- Task requirements
The entries below are to be duplicated exactly, with nothing left out.

-.-.-

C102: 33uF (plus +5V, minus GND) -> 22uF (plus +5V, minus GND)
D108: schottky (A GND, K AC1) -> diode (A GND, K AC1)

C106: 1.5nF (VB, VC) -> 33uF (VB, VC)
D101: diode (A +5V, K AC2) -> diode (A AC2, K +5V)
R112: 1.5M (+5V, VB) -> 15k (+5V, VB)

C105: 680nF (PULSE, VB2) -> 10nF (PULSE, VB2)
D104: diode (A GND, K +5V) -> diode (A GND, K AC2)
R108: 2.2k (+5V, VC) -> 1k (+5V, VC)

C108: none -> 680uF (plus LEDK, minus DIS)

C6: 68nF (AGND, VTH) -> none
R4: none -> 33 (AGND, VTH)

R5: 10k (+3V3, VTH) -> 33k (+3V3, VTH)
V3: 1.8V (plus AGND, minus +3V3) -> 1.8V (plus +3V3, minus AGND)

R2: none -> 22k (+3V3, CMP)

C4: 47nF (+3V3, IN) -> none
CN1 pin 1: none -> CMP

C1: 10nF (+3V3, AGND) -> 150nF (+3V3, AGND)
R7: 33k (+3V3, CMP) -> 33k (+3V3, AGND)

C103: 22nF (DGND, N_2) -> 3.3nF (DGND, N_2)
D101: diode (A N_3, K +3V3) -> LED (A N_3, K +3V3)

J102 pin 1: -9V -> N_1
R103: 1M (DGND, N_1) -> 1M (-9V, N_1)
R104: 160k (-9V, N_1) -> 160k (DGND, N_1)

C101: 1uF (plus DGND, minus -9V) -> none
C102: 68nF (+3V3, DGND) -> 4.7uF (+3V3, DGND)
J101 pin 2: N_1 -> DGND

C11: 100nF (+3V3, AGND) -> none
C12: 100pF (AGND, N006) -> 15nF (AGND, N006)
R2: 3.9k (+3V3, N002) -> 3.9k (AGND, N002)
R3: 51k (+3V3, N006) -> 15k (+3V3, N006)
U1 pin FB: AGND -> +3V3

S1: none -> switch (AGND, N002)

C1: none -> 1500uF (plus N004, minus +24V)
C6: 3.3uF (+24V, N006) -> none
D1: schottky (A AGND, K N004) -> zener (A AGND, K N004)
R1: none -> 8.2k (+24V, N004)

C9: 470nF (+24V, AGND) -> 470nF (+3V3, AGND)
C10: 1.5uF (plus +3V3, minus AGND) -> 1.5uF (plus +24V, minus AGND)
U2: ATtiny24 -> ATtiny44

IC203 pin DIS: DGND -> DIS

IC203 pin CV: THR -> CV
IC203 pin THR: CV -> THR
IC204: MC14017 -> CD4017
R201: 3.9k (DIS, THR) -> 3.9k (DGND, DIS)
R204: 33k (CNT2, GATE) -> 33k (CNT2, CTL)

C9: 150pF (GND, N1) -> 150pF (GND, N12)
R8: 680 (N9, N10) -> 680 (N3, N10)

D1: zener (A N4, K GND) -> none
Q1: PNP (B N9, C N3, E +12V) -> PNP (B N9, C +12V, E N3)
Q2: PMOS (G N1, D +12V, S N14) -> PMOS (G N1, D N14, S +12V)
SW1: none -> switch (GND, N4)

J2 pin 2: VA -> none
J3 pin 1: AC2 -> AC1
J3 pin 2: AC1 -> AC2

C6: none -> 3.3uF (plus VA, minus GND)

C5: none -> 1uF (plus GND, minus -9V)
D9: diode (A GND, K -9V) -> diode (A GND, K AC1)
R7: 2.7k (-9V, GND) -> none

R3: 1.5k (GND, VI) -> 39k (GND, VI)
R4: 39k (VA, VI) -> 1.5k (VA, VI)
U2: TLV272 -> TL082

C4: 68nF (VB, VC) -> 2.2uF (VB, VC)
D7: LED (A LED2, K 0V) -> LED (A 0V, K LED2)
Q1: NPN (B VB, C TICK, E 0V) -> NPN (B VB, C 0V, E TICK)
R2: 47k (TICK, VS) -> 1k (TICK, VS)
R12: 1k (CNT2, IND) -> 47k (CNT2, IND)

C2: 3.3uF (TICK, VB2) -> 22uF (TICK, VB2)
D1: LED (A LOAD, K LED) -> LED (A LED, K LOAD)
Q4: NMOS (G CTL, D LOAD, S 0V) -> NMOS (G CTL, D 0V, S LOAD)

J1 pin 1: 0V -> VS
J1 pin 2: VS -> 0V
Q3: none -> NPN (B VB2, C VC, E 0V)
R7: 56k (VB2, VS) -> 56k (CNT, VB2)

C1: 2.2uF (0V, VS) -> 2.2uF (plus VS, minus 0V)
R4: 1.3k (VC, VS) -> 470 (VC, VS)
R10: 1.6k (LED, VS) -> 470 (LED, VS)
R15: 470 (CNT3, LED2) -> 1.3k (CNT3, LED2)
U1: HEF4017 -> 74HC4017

-.-.-

- Written solution
C102: 33uF (plus +5V, minus GND) -> 22uF (plus +5V, minus GND)
D108: schottky (A GND, K AC1) -> diode (A GND, K AC1)

C106: 1.5nF (VB, VC) -> 33uF (VB, VC)
D101: diode (A +5V, K AC2) -> diode (A AC2, K +5V)
R112: 1.5M (+5V, VB) -> 15k (+5V, VB)

C105: 680nF (PULSE, VB2) -> 10nF (PULSE, VB2)
D104: diode (A GND, K +5V) -> diode (A GND, K AC2)
R108: 2.2k (+5V, VC) -> 1k (+5V, VC)

C108: none -> 680uF (plus LEDK, minus DIS)

C6: 68nF (AGND, VTH) -> none
R4: none -> 33 (AGND, VTH)

R5: 10k (+3V3, VTH) -> 33k (+3V3, VTH)
V3: 1.8V (plus AGND, minus +3V3) -> 1.8V (plus +3V3, minus AGND)

R2: none -> 22k (+3V3, CMP)

C4: 47nF (+3V3, IN) -> none
CN1 pin 1: none -> CMP

C1: 10nF (+3V3, AGND) -> 150nF (+3V3, AGND)
R7: 33k (+3V3, CMP) -> 33k (+3V3, AGND)

C103: 22nF (DGND, N_2) -> 3.3nF (DGND, N_2)
D101: diode (A N_3, K +3V3) -> LED (A N_3, K +3V3)

J102 pin 1: -9V -> N_1
R103: 1M (DGND, N_1) -> 1M (-9V, N_1)
R104: 160k (-9V, N_1) -> 160k (DGND, N_1)

C101: 1uF (plus DGND, minus -9V) -> none
C102: 68nF (+3V3, DGND) -> 4.7uF (+3V3, DGND)
J101 pin 2: N_1 -> DGND

C11: 100nF (+3V3, AGND) -> none
C12: 100pF (AGND, N006) -> 15nF (AGND, N006)
R2: 3.9k (+3V3, N002) -> 3.9k (AGND, N002)
R3: 51k (+3V3, N006) -> 15k (+3V3, N006)
U1 pin FB: AGND -> +3V3

S1: none -> switch (AGND, N002)

C1: none -> 1500uF (plus N004, minus +24V)
C6: 3.3uF (+24V, N006) -> none
D1: schottky (A AGND, K N004) -> zener (A AGND, K N004)
R1: none -> 8.2k (+24V, N004)

C9: 470nF (+24V, AGND) -> 470nF (+3V3, AGND)
C10: 1.5uF (plus +3V3, minus AGND) -> 1.5uF (plus +24V, minus AGND)
U2: ATtiny24 -> ATtiny44

IC203 pin DIS: DGND -> DIS

IC203 pin CV: THR -> CV
IC203 pin THR: CV -> THR
IC204: MC14017 -> CD4017
R201: 3.9k (DIS, THR) -> 3.9k (DGND, DIS)
R204: 33k (CNT2, GATE) -> 33k (CNT2, CTL)

C9: 150pF (GND, N1) -> 150pF (GND, N12)
R8: 680 (N9, N10) -> 680 (N3, N10)

D1: zener (A N4, K GND) -> none
Q1: PNP (B N9, C N3, E +12V) -> PNP (B N9, C +12V, E N3)
Q2: PMOS (G N1, D +12V, S N14) -> PMOS (G N1, D N14, S +12V)
SW1: none -> switch (GND, N4)

J2 pin 2: VA -> none
J3 pin 1: AC2 -> AC1
J3 pin 2: AC1 -> AC2

C6: none -> 3.3uF (plus VA, minus GND)

C5: none -> 1uF (plus GND, minus -9V)
D9: diode (A GND, K -9V) -> diode (A GND, K AC1)
R7: 2.7k (-9V, GND) -> none

R3: 1.5k (GND, VI) -> 39k (GND, VI)
R4: 39k (VA, VI) -> 1.5k (VA, VI)
U2: TLV272 -> TL082

C4: 68nF (VB, VC) -> 2.2uF (VB, VC)
D7: LED (A LED2, K 0V) -> LED (A 0V, K LED2)
Q1: NPN (B VB, C TICK, E 0V) -> NPN (B VB, C 0V, E TICK)
R2: 47k (TICK, VS) -> 1k (TICK, VS)
R12: 1k (CNT2, IND) -> 47k (CNT2, IND)

C2: 3.3uF (TICK, VB2) -> 22uF (TICK, VB2)
D1: LED (A LOAD, K LED) -> LED (A LED, K LOAD)
Q4: NMOS (G CTL, D LOAD, S 0V) -> NMOS (G CTL, D 0V, S LOAD)

J1 pin 1: 0V -> VS
J1 pin 2: VS -> 0V
Q3: none -> NPN (B VB2, C VC, E 0V)
R7: 56k (VB2, VS) -> 56k (CNT, VB2)

C1: 2.2uF (0V, VS) -> 2.2uF (plus VS, minus 0V)
R4: 1.3k (VC, VS) -> 470 (VC, VS)
R10: 1.6k (LED, VS) -> 470 (LED, VS)
R15: 470 (CNT3, LED2) -> 1.3k (CNT3, LED2)
U1: HEF4017 -> 74HC4017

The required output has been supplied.